Return all of the data verbatim, dropping any picture.

> **LISTED RECORDS**:
**********

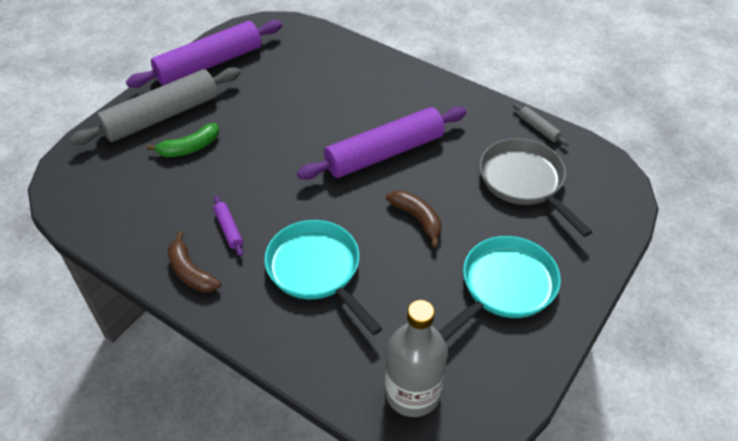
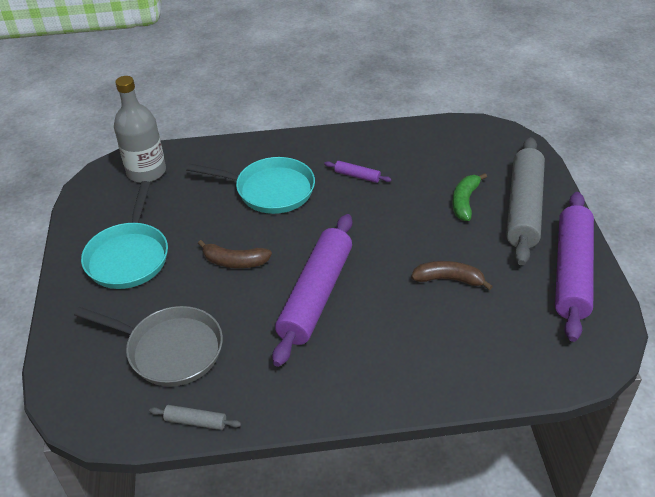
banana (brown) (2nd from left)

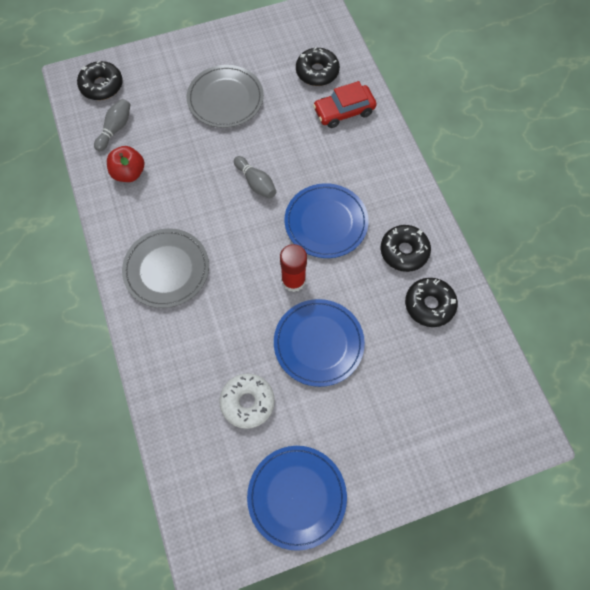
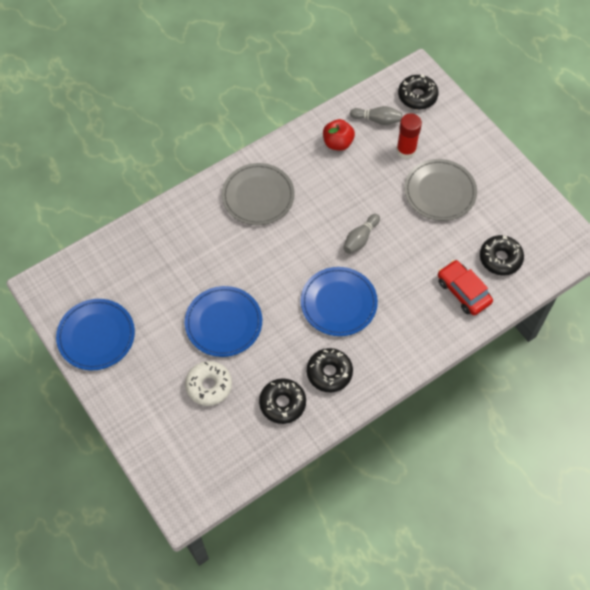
donut (white)
glue stick (red)

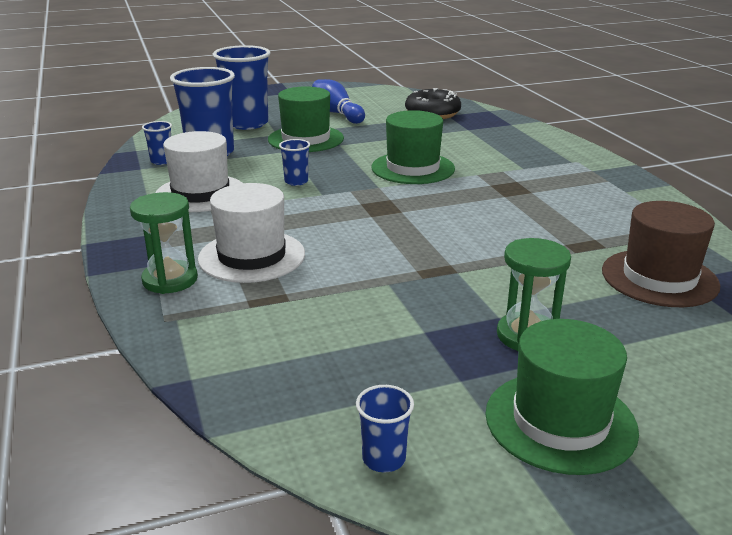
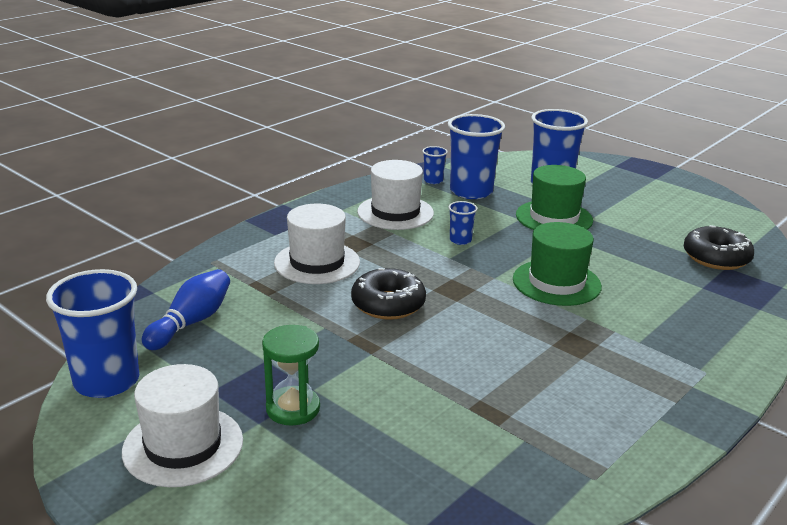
cup (blue) (1st from left)
hat (white) (1st from left)
bowling pin (blue)
donut (black) (1st from left)
hourglass (green) (1st from left in the first image)
hat (brown)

**********

> **RESULT**:
banana (brown) (2nd from left)

donut (white)
glue stick (red)

cup (blue) (1st from left)
hat (white) (1st from left)
bowling pin (blue)
donut (black) (1st from left)
hourglass (green) (1st from left in the first image)
hat (brown)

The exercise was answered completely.